From the entries below, write out exactly the lines between the line holding "C12: 10nF (DAC2, GND) -> 10nF (DAC2, MID)" and the line holding "V3: AC 12V (GND, LINE)", inclusive, excluding any pictures.

Dataset START

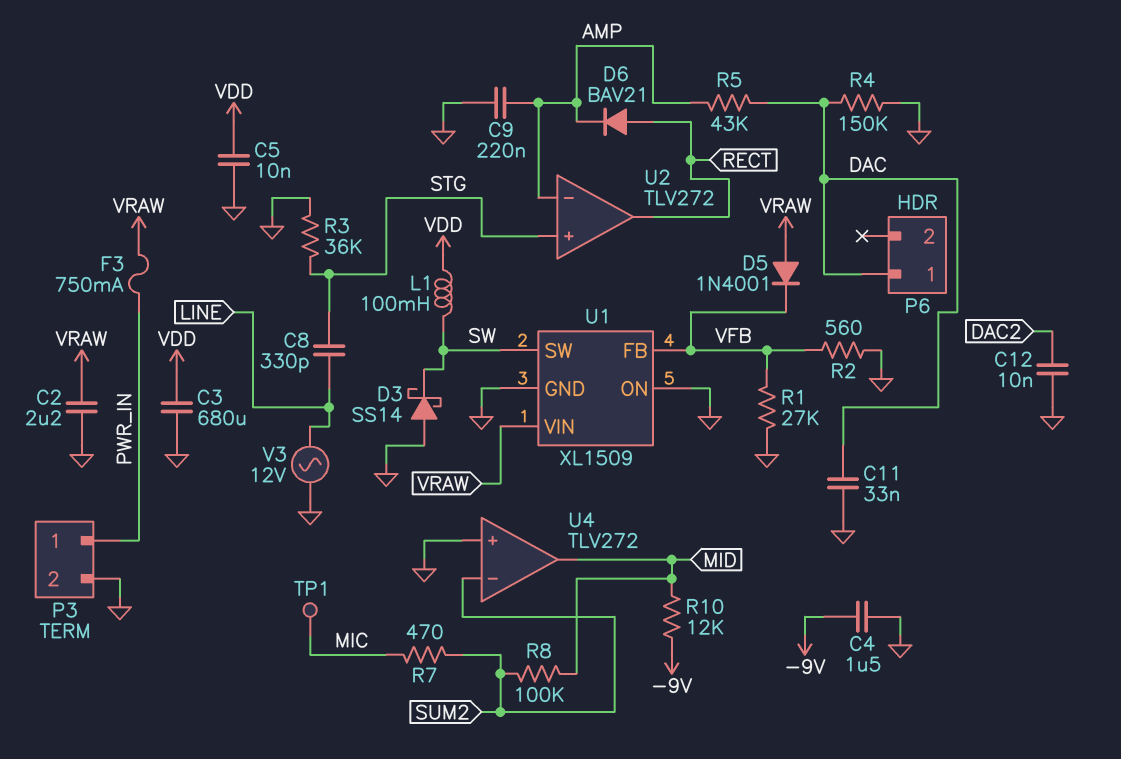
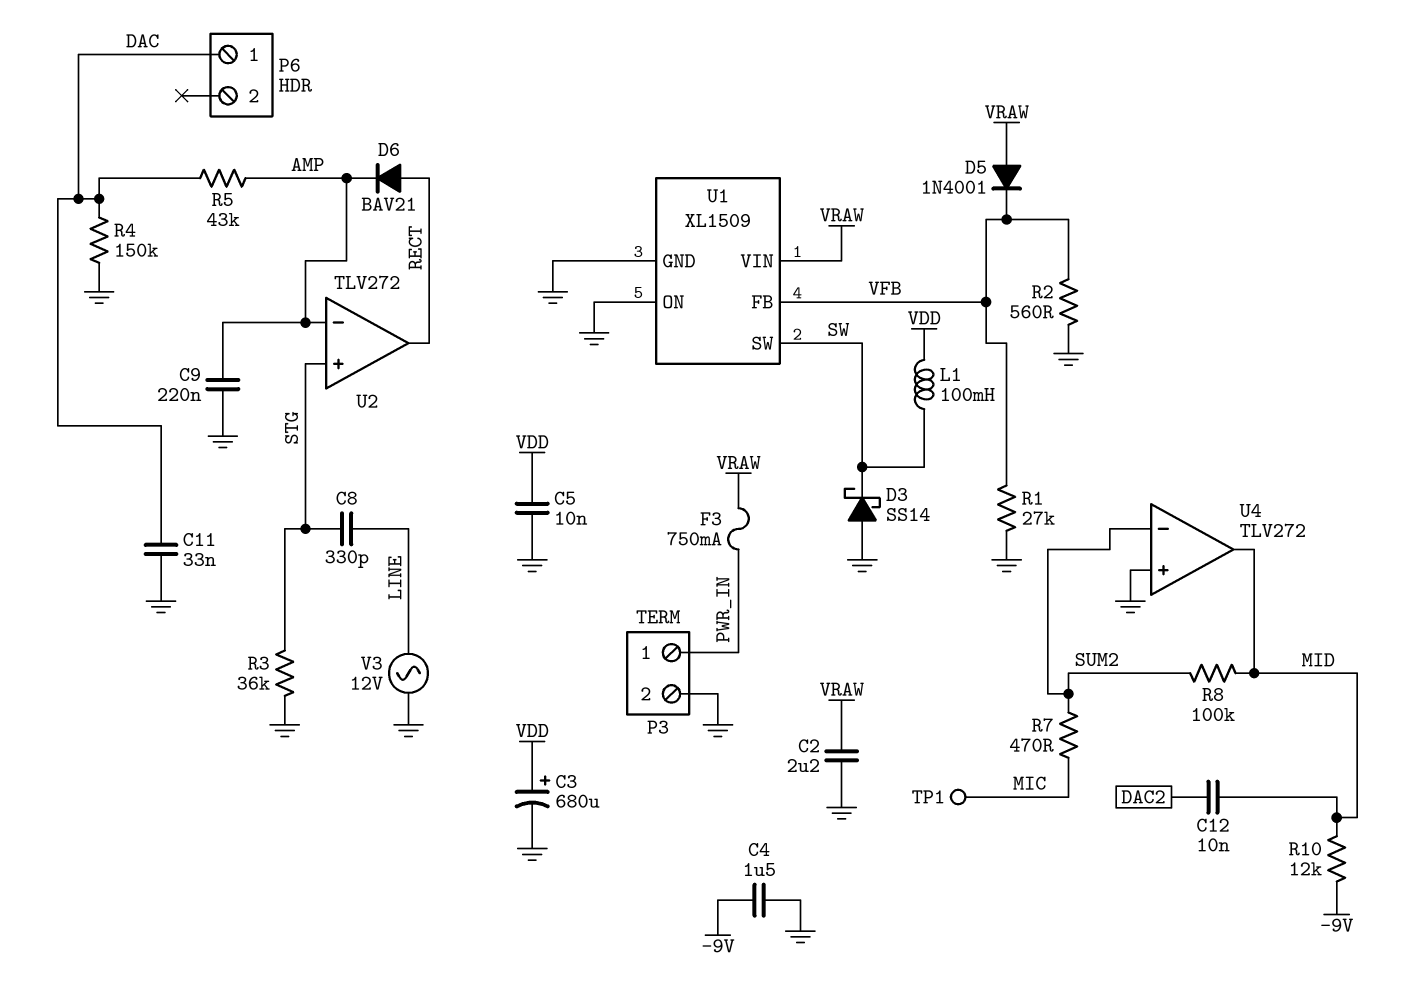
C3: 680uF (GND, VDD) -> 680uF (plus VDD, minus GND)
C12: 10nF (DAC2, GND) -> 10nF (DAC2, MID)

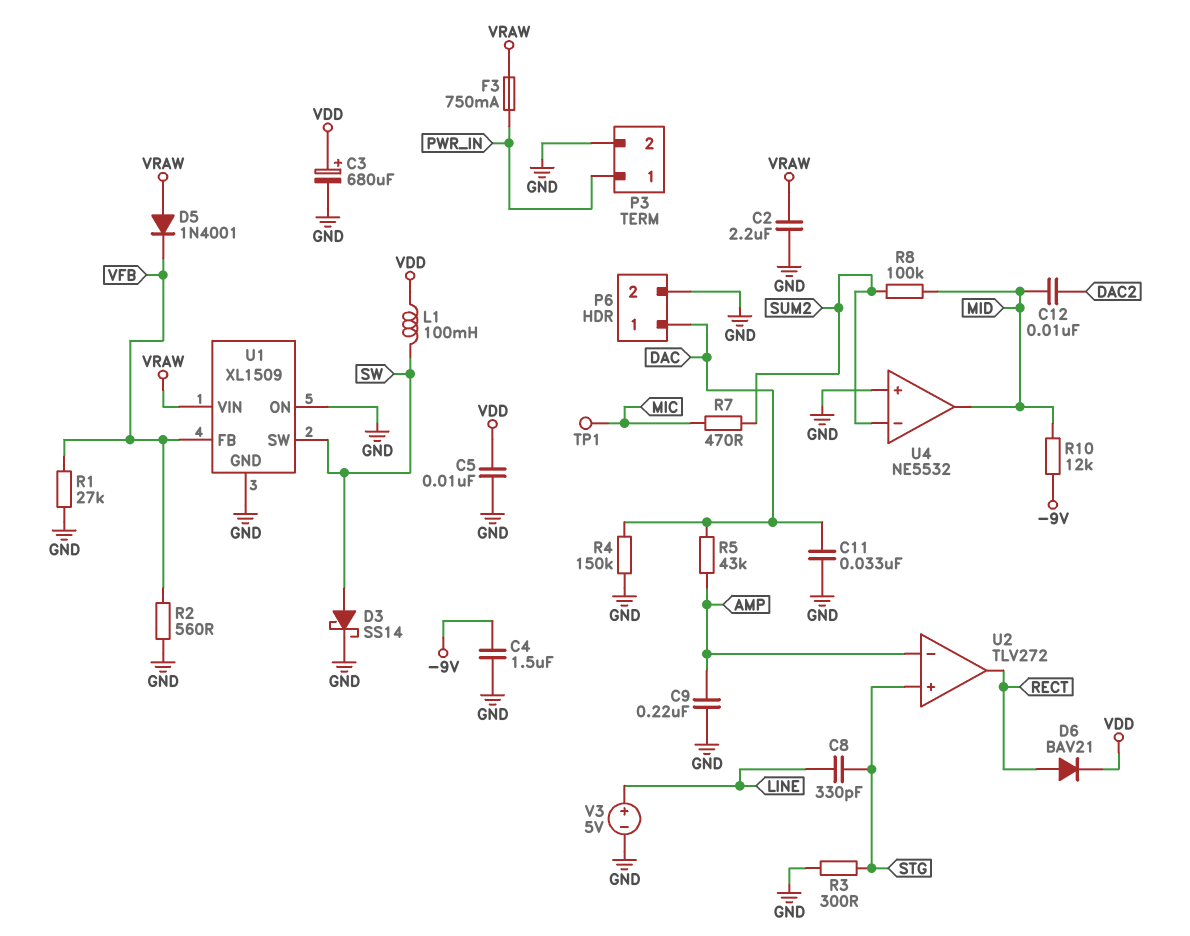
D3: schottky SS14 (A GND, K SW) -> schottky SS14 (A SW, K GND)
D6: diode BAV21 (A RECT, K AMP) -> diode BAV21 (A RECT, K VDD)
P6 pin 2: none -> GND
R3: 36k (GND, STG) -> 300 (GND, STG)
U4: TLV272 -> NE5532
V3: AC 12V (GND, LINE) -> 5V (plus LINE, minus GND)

Dataset END
Dataset START

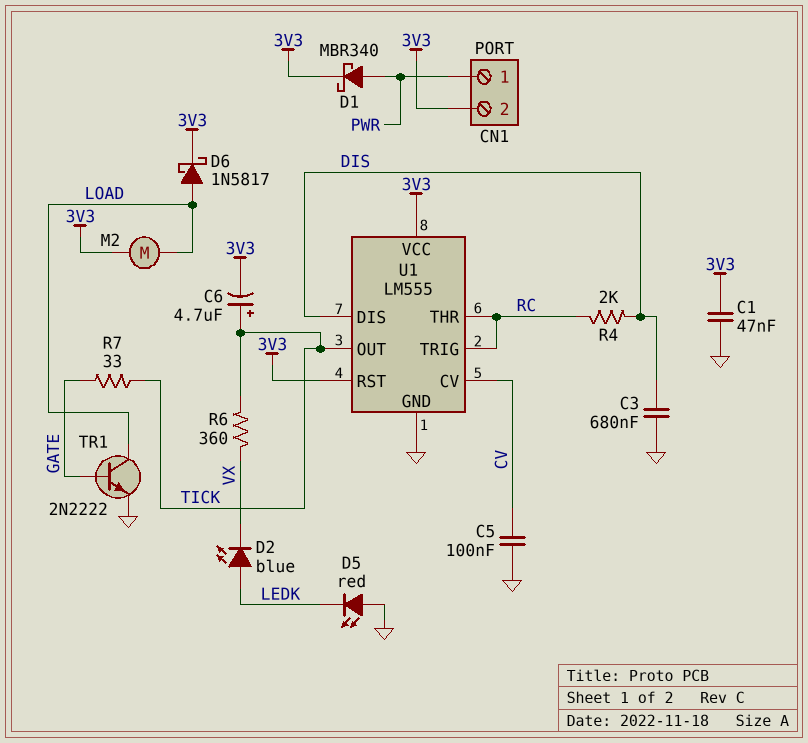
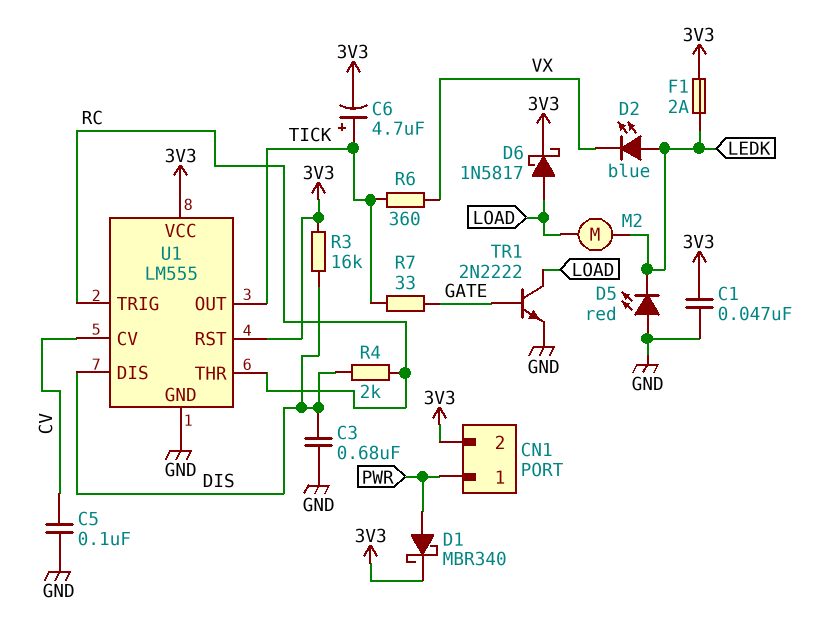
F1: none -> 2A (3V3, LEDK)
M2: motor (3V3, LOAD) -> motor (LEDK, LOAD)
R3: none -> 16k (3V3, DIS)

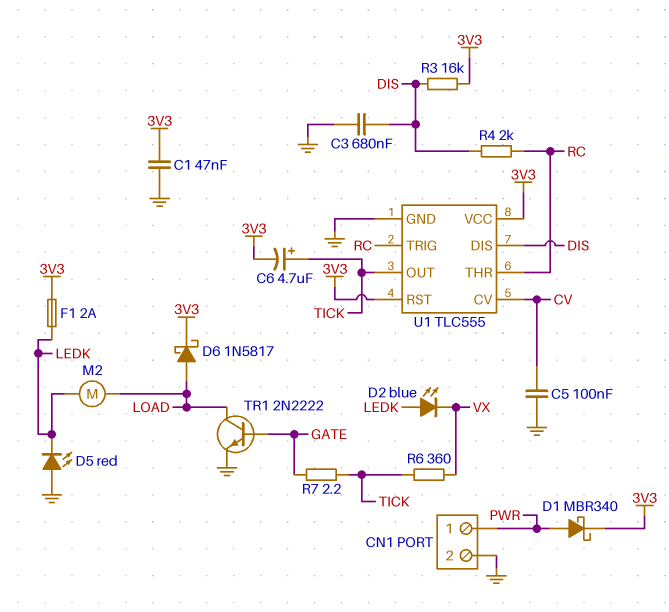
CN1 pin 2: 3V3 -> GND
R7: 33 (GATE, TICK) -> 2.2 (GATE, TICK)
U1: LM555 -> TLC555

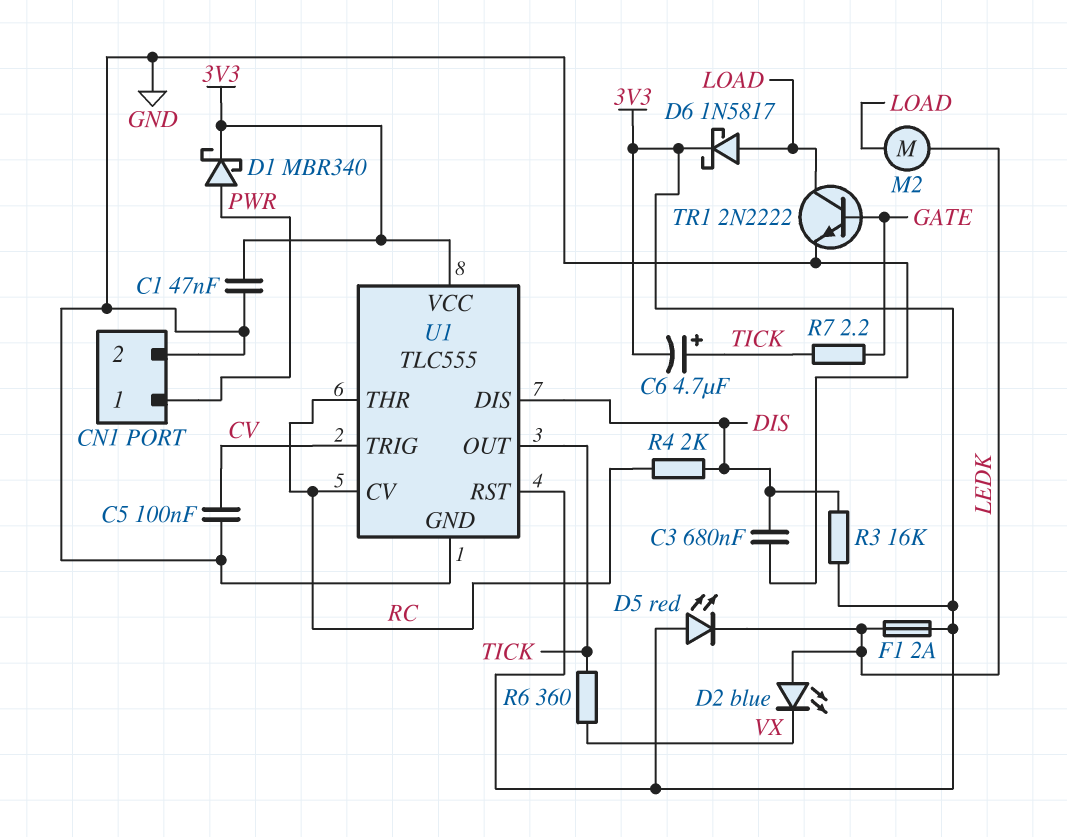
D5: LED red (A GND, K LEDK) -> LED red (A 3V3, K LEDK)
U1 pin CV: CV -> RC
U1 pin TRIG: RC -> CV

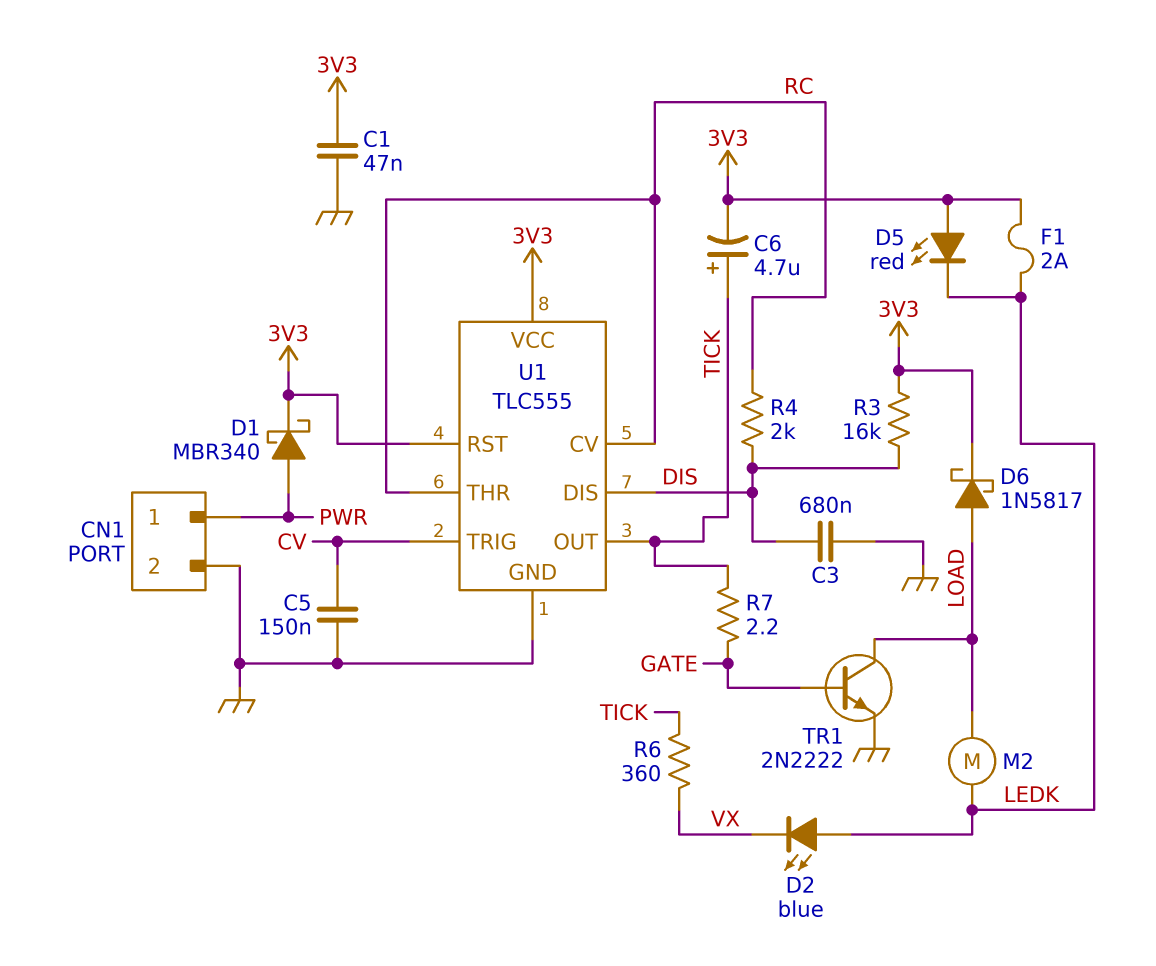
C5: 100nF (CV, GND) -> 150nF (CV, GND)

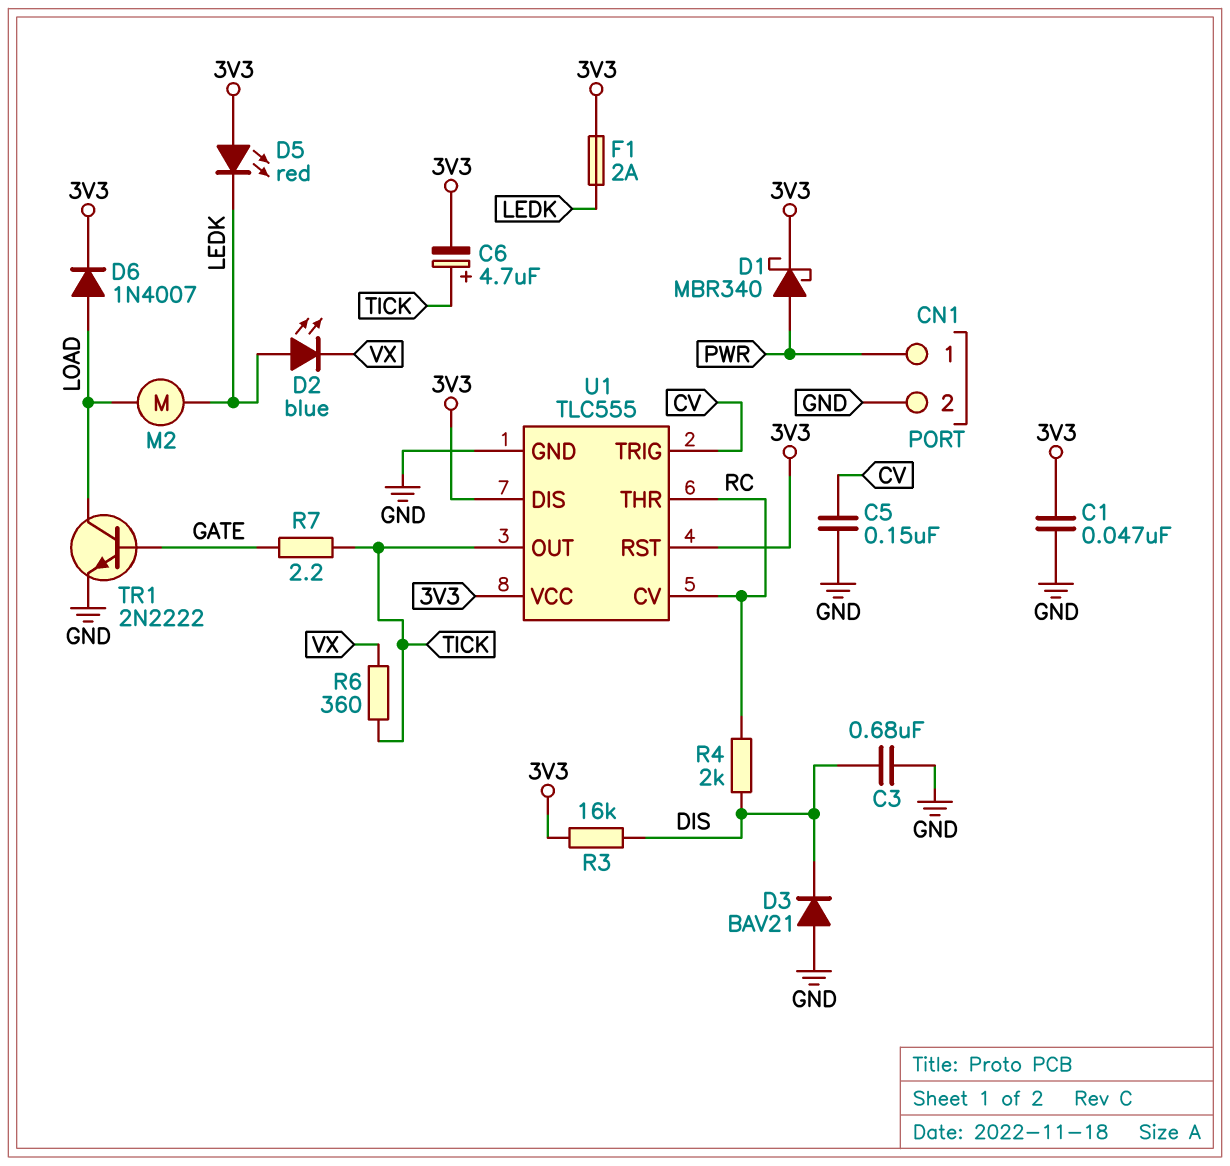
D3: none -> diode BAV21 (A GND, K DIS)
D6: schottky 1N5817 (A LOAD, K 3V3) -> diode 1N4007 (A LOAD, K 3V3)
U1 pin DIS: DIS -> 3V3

Dataset END
Dataset START

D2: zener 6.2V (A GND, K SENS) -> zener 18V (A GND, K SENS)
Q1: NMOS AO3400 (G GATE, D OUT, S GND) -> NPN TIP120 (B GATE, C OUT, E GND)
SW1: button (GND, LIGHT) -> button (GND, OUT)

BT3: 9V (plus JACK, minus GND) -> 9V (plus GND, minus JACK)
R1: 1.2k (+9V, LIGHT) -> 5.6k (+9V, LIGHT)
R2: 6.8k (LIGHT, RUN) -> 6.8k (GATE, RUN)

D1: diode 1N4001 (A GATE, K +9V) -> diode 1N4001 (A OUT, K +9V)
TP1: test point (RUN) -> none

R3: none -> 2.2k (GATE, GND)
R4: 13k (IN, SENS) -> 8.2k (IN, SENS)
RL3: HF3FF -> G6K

Dataset END

Solution for this problem:
C12: 10nF (DAC2, GND) -> 10nF (DAC2, MID)

D3: schottky SS14 (A GND, K SW) -> schottky SS14 (A SW, K GND)
D6: diode BAV21 (A RECT, K AMP) -> diode BAV21 (A RECT, K VDD)
P6 pin 2: none -> GND
R3: 36k (GND, STG) -> 300 (GND, STG)
U4: TLV272 -> NE5532
V3: AC 12V (GND, LINE) -> 5V (plus LINE, minus GND)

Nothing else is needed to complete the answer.